Source material ▸
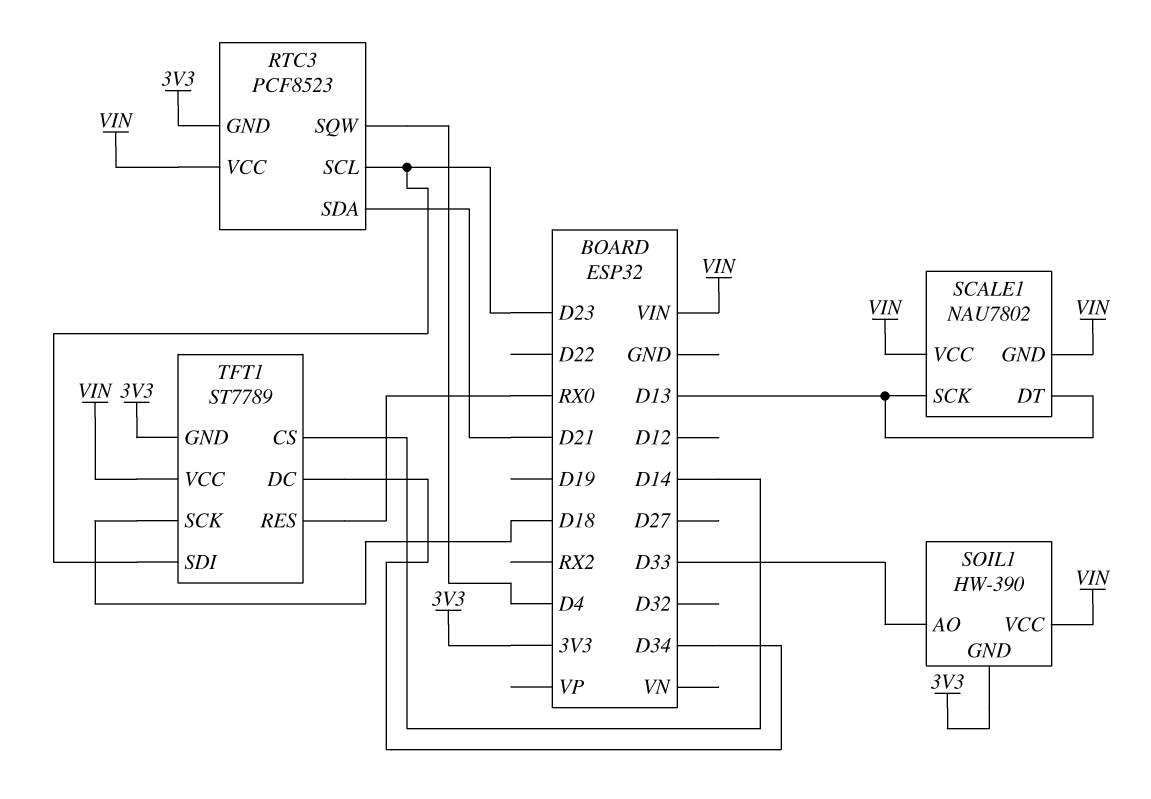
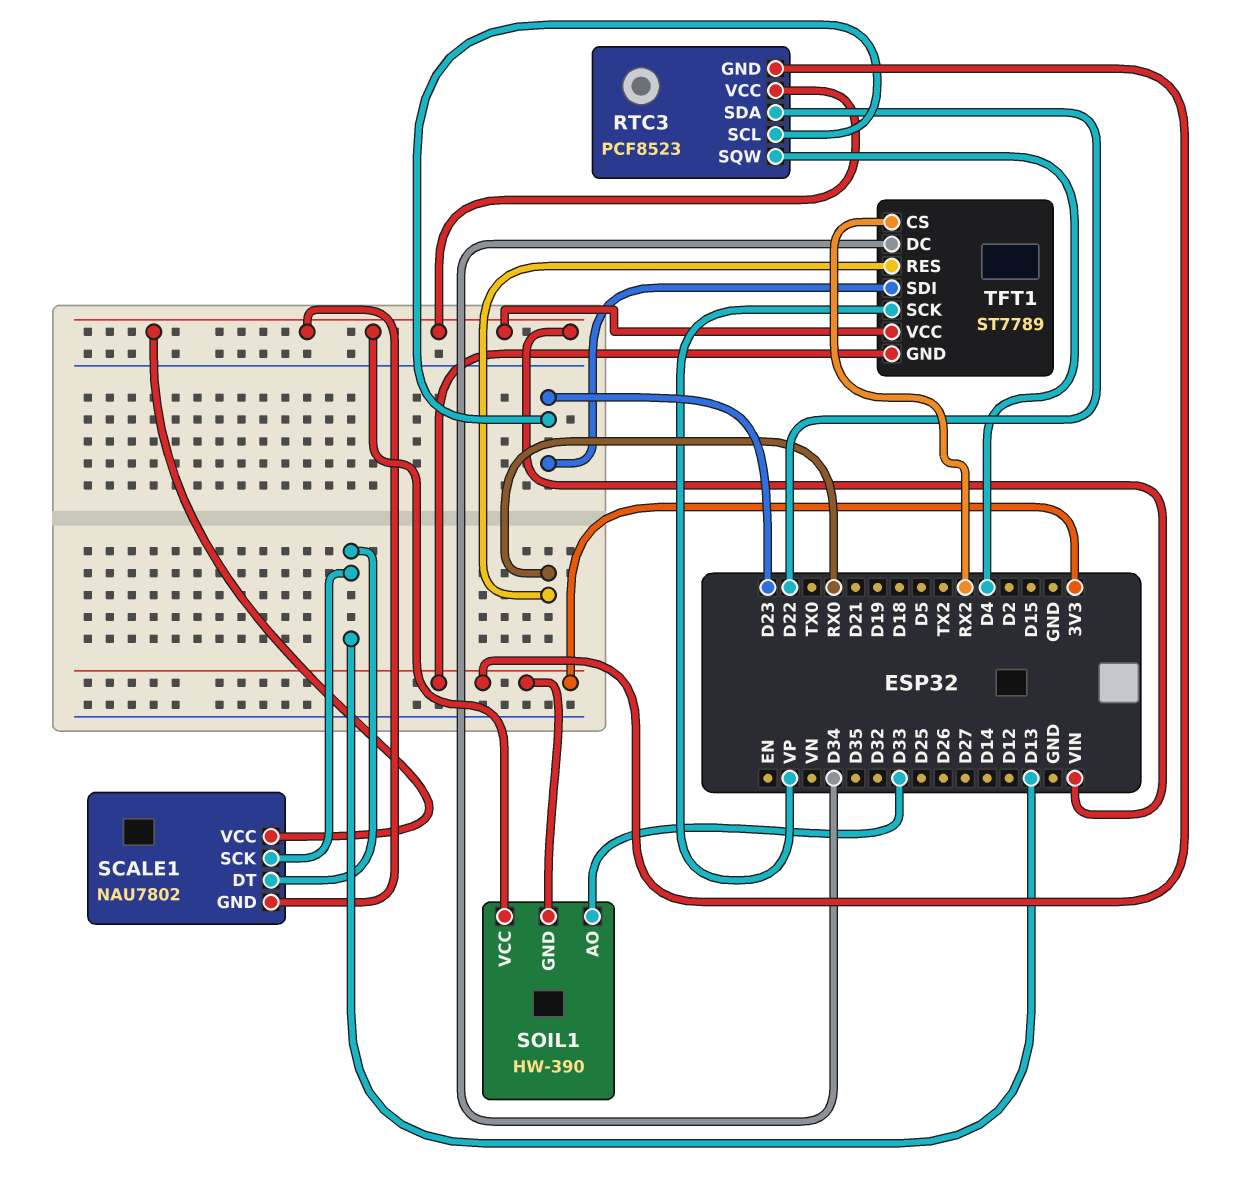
RTC3 pin SDA: D21 -> D22
TFT1 pin CS: D14 -> RX2
TFT1 pin SCK: D18 -> VP

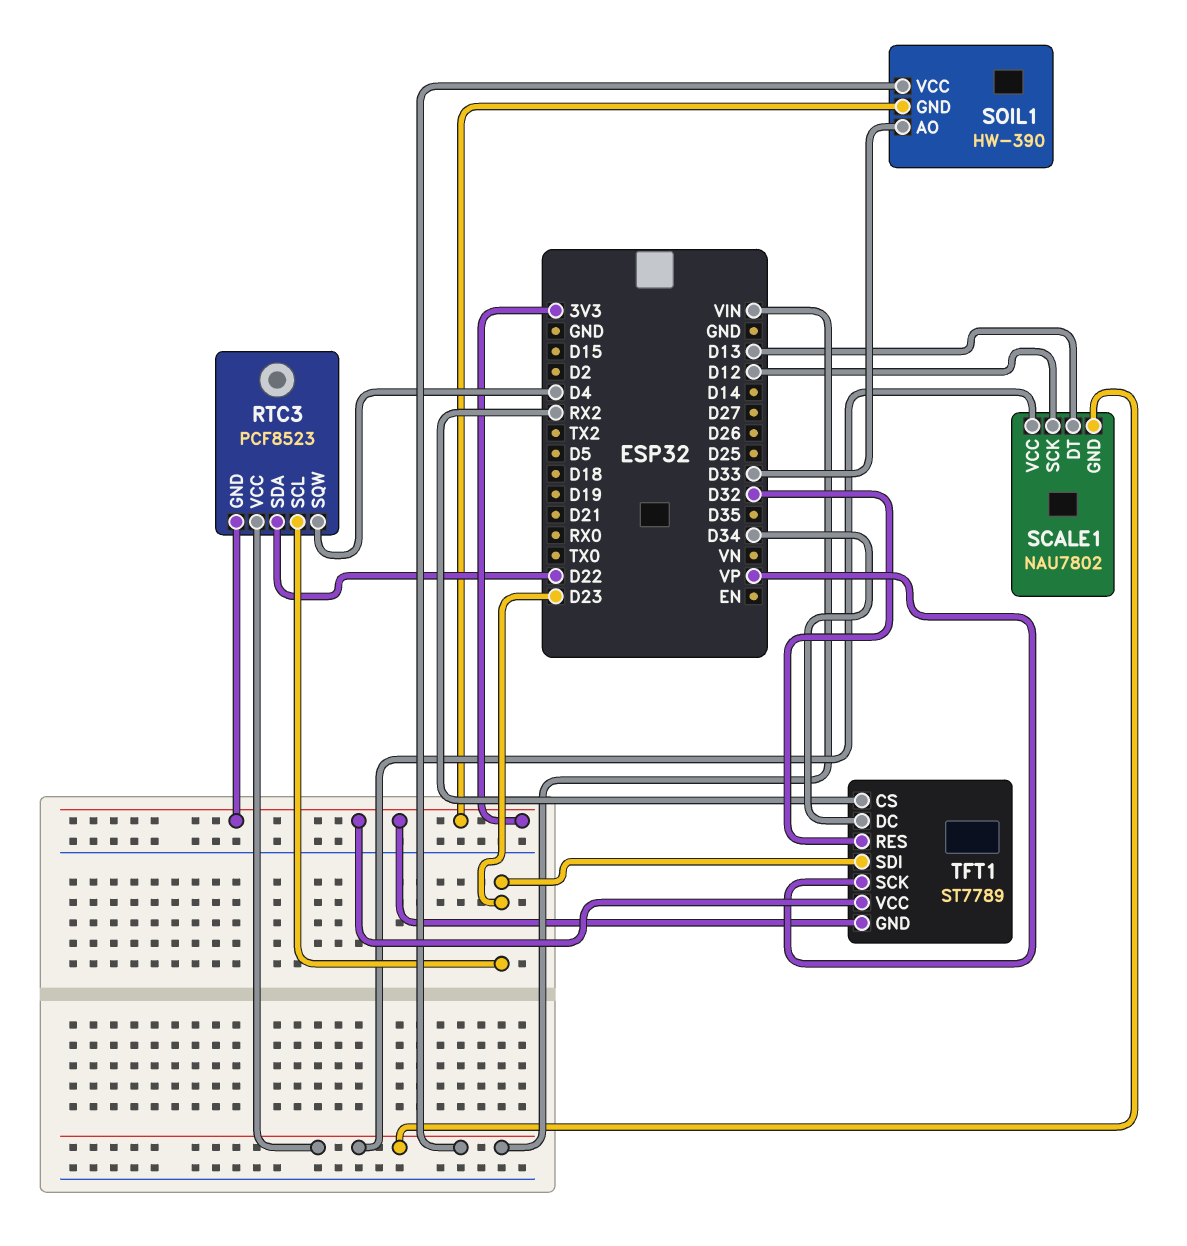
SCALE1 pin SCK: D13 -> D12
TFT1 pin RES: RX0 -> D32
TFT1 pin VCC: VIN -> 3V3

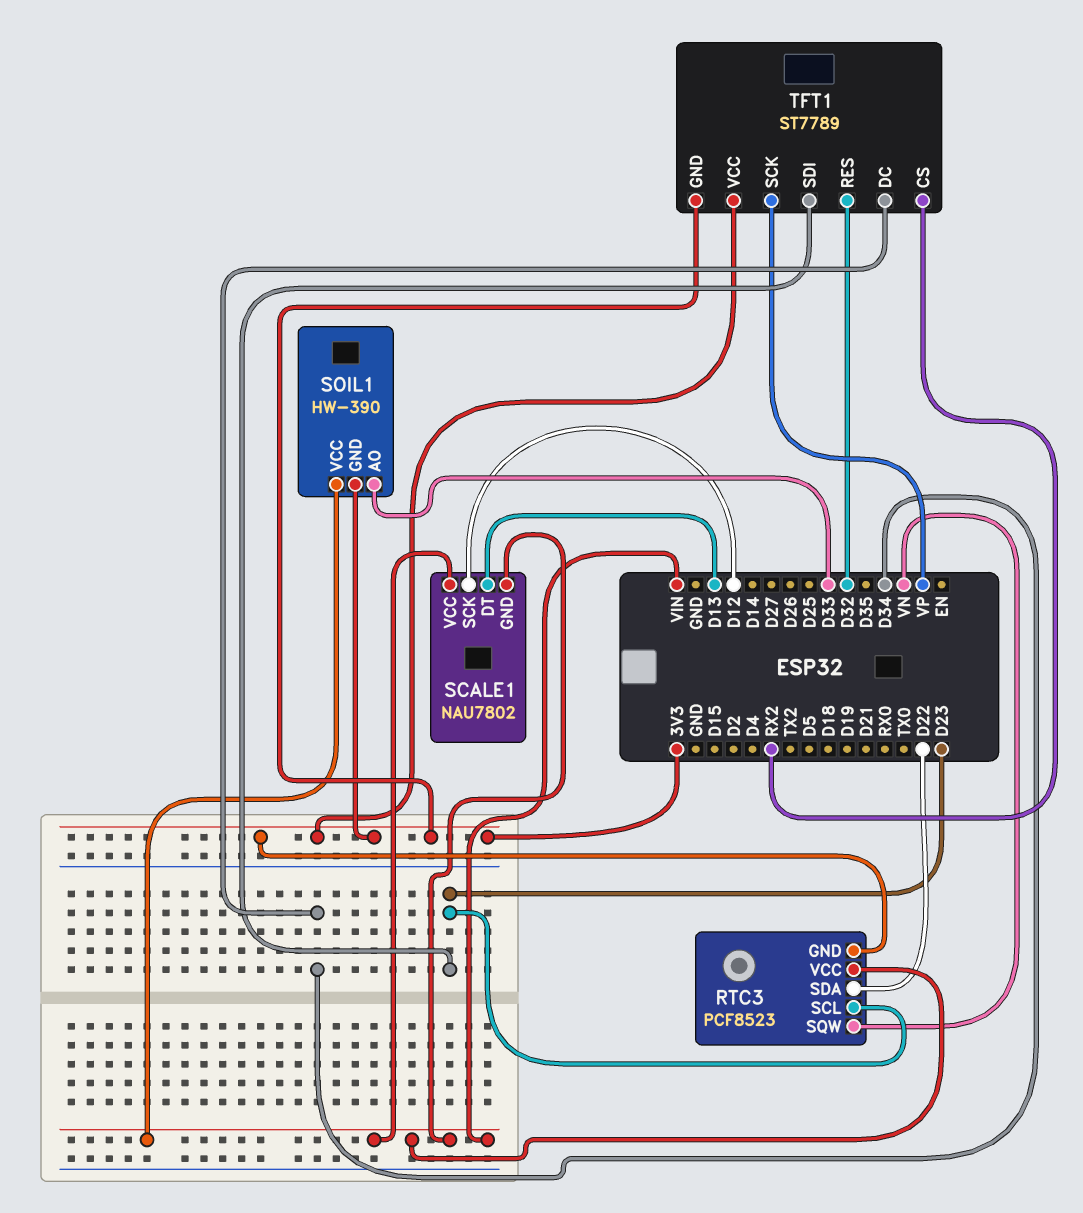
RTC3 pin SQW: D4 -> VN

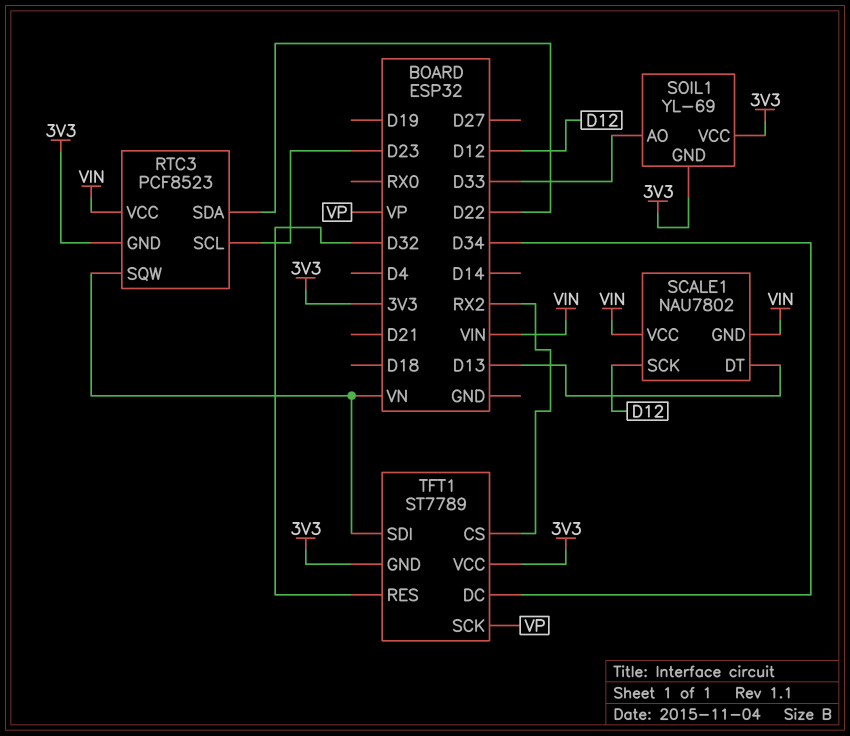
SOIL1: HW-390 -> YL-69
SOIL1 pin VCC: VIN -> 3V3
TFT1 pin SDI: D23 -> VN

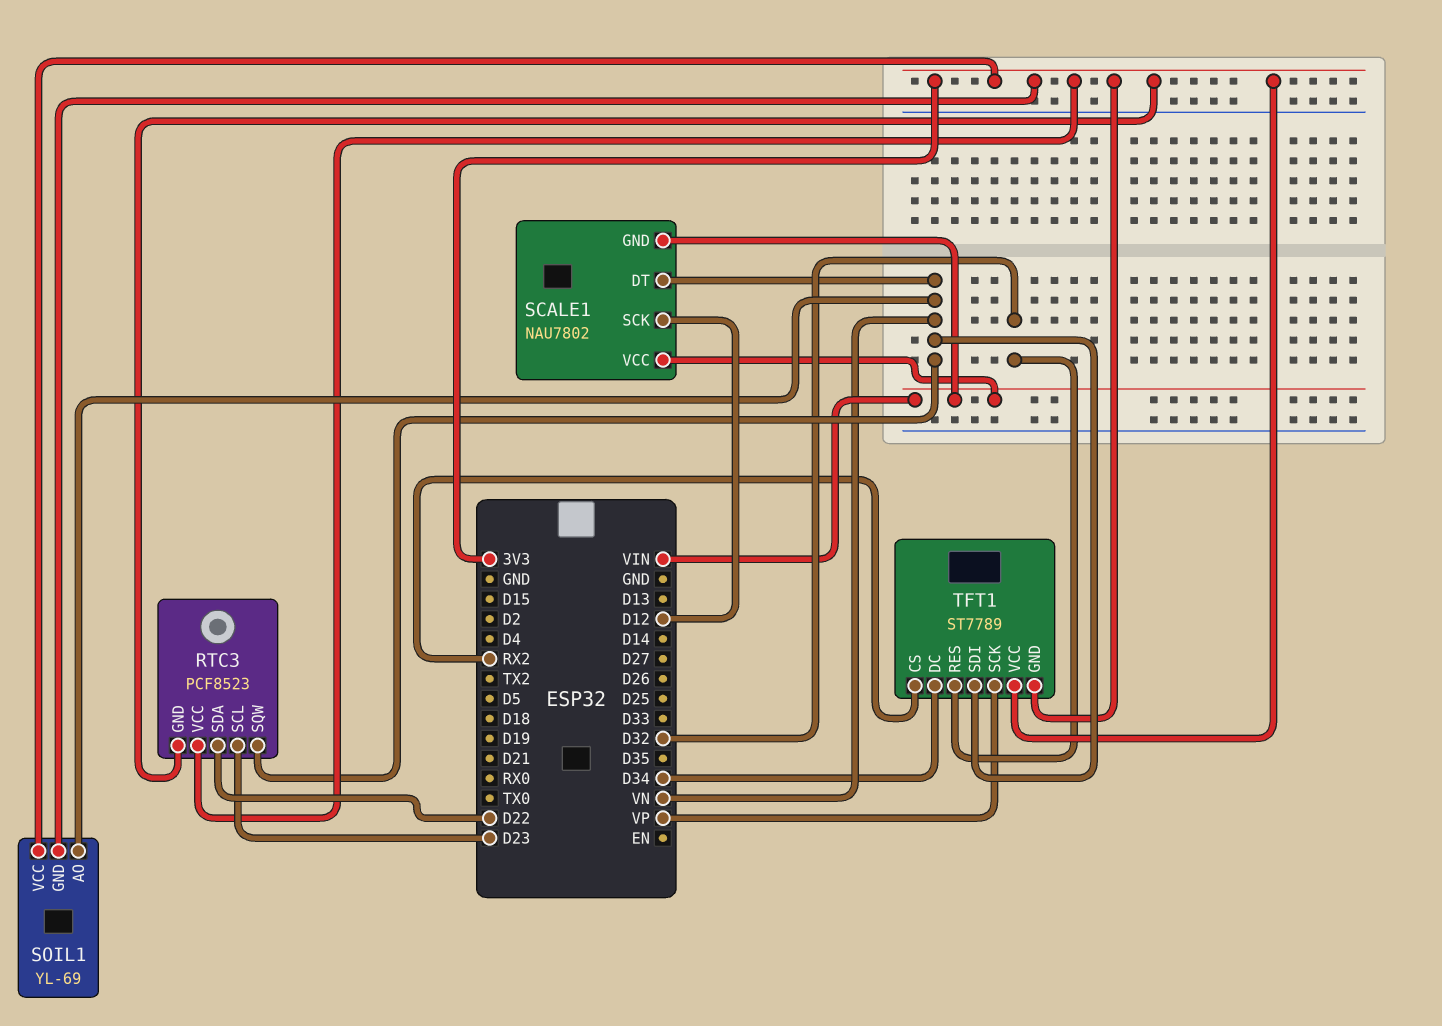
RTC3 pin VCC: VIN -> 3V3
SCALE1 pin DT: D13 -> VN
SOIL1 pin AO: D33 -> VN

Activity ▸ Give back all the material exactly, with no pictures.

Completed task ▸
RTC3 pin SDA: D21 -> D22
TFT1 pin CS: D14 -> RX2
TFT1 pin SCK: D18 -> VP

SCALE1 pin SCK: D13 -> D12
TFT1 pin RES: RX0 -> D32
TFT1 pin VCC: VIN -> 3V3

RTC3 pin SQW: D4 -> VN

SOIL1: HW-390 -> YL-69
SOIL1 pin VCC: VIN -> 3V3
TFT1 pin SDI: D23 -> VN

RTC3 pin VCC: VIN -> 3V3
SCALE1 pin DT: D13 -> VN
SOIL1 pin AO: D33 -> VN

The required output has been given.